*** Opening of The records ***
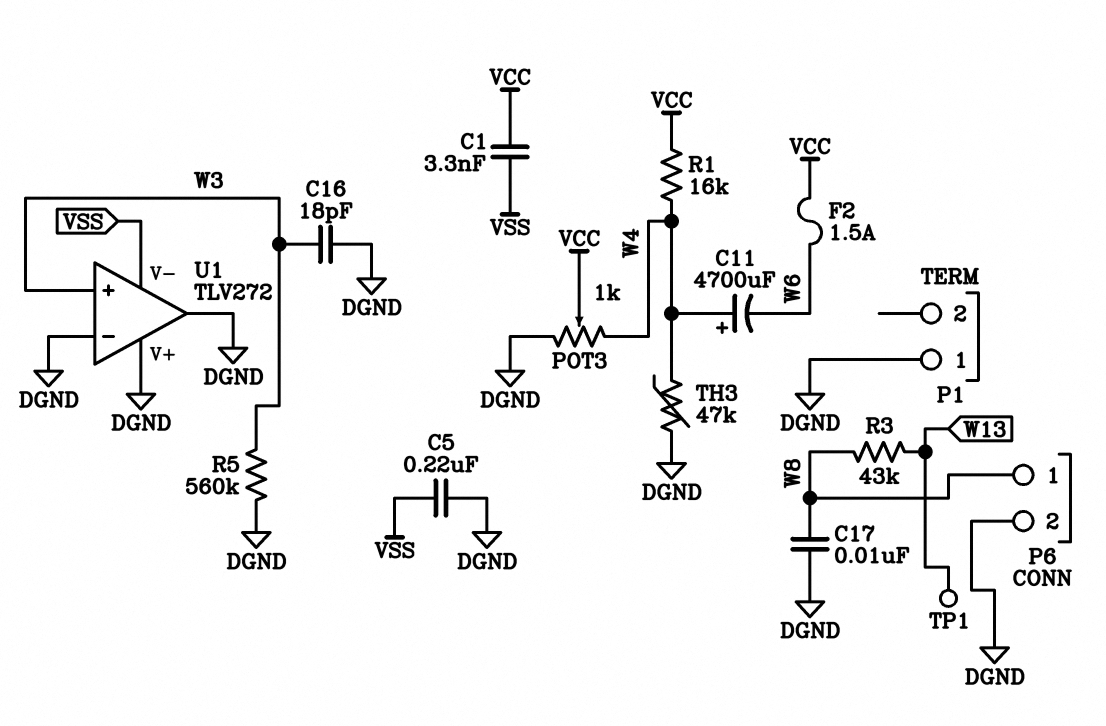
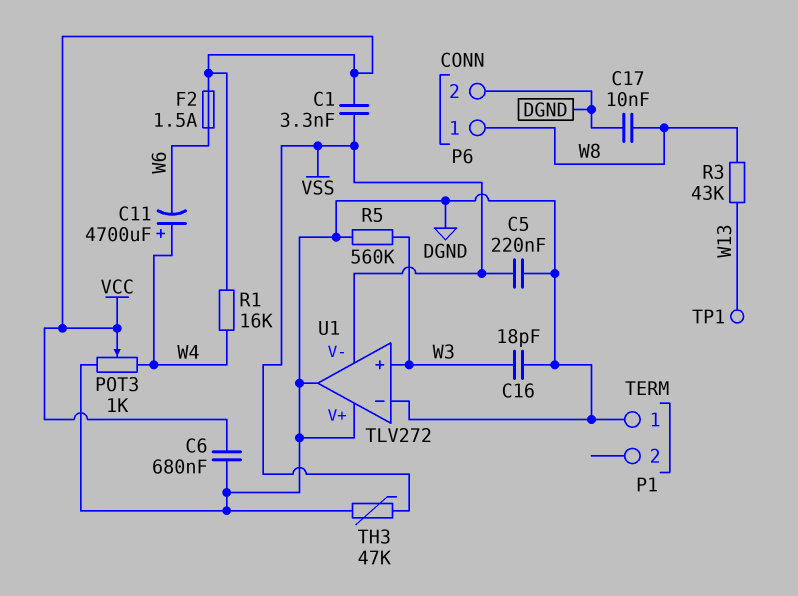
C6: none -> 680nF (DGND, VCC)
TH3: 47k (DGND, W4) -> 47k (DGND, VSS)

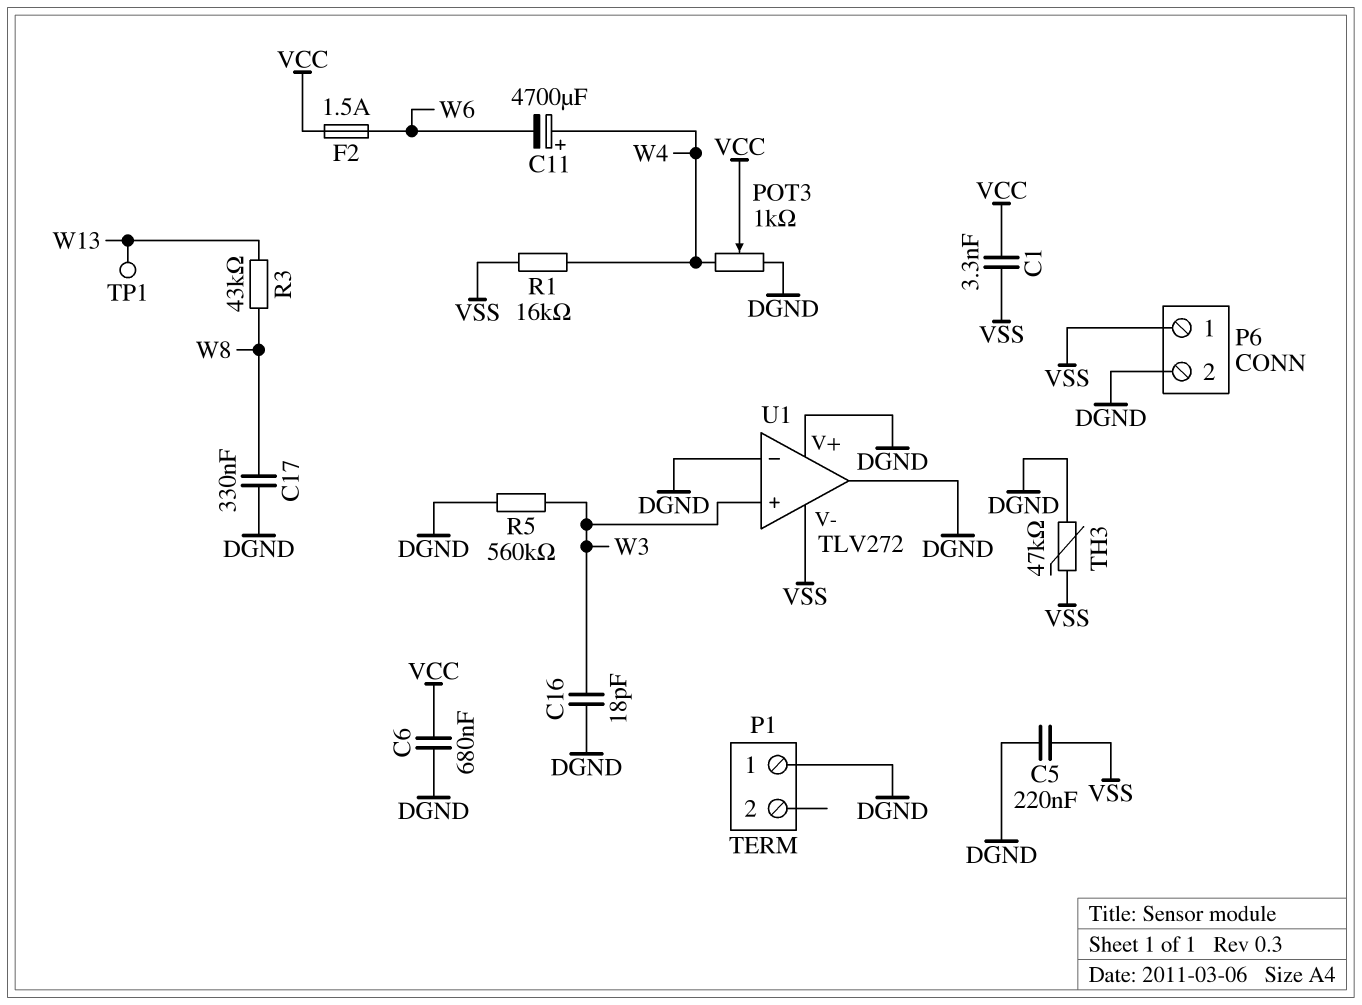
C17: 10nF (DGND, W8) -> 330nF (DGND, W8)
P6 pin 1: W8 -> VSS
R1: 16k (VCC, W4) -> 16k (VSS, W4)

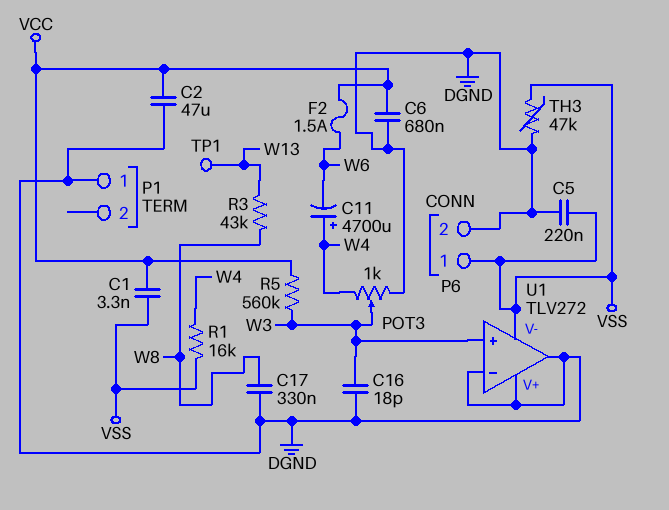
C2: none -> 47uF (DGND, VCC)
POT3: 1k (DGND, W4, wiper VCC) -> 1k (DGND, W4, wiper W3)
R5: 560k (DGND, W3) -> 560k (VCC, W3)

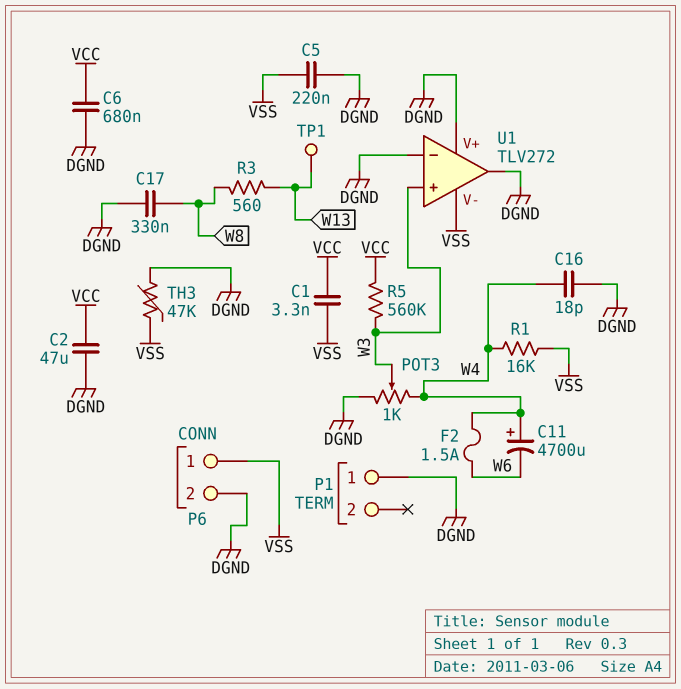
C16: 18pF (DGND, W3) -> 18pF (DGND, W4)
F2: 1.5A (VCC, W6) -> 1.5A (W4, W6)
R3: 43k (W8, W13) -> 560 (W8, W13)

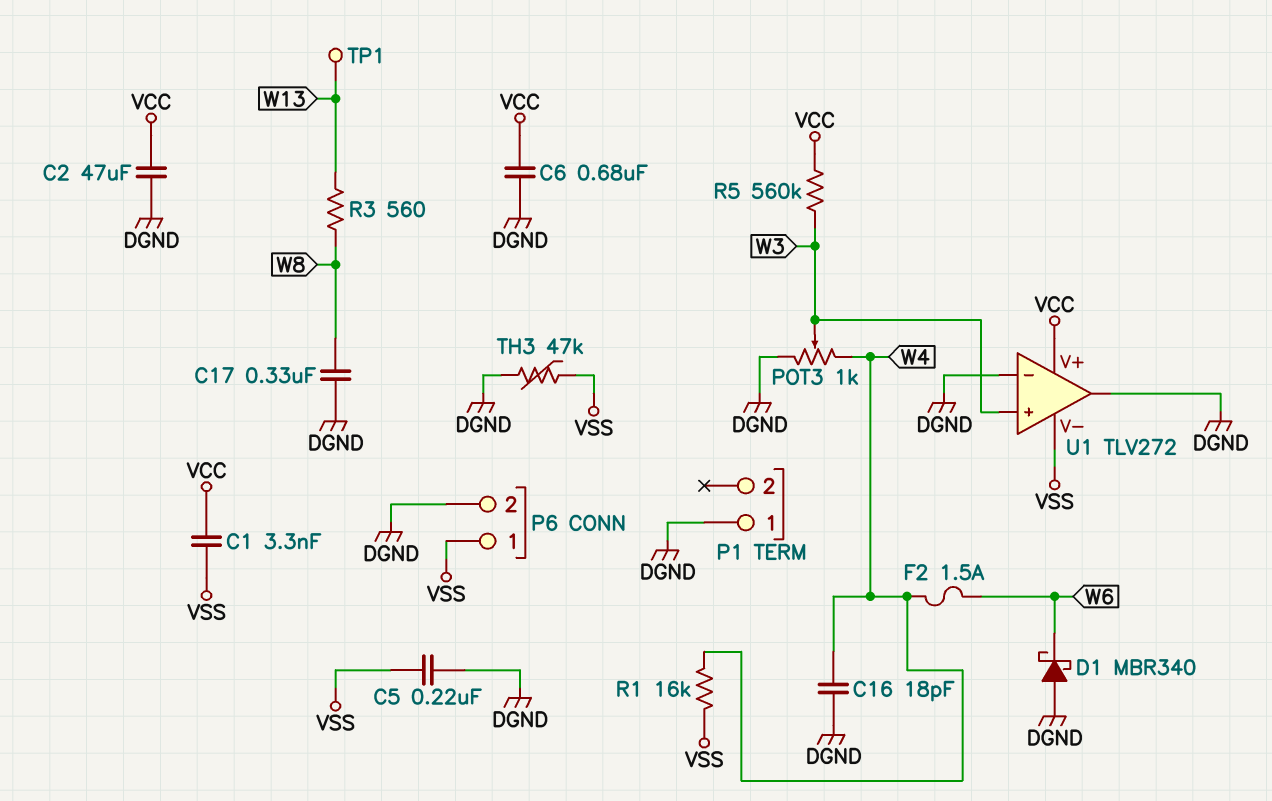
C11: 4700uF (plus W4, minus W6) -> none
D1: none -> schottky MBR340 (A DGND, K W6)
U1 pin V+: DGND -> VCC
*** Close of The records ***
Please transcribe exactly the lines from the one containing "R5: 560k (DGND, W3) -> 560k (VCC, W3)" through the last line of the records above, both included, and leave out every picture.

R5: 560k (DGND, W3) -> 560k (VCC, W3)

C16: 18pF (DGND, W3) -> 18pF (DGND, W4)
F2: 1.5A (VCC, W6) -> 1.5A (W4, W6)
R3: 43k (W8, W13) -> 560 (W8, W13)

C11: 4700uF (plus W4, minus W6) -> none
D1: none -> schottky MBR340 (A DGND, K W6)
U1 pin V+: DGND -> VCC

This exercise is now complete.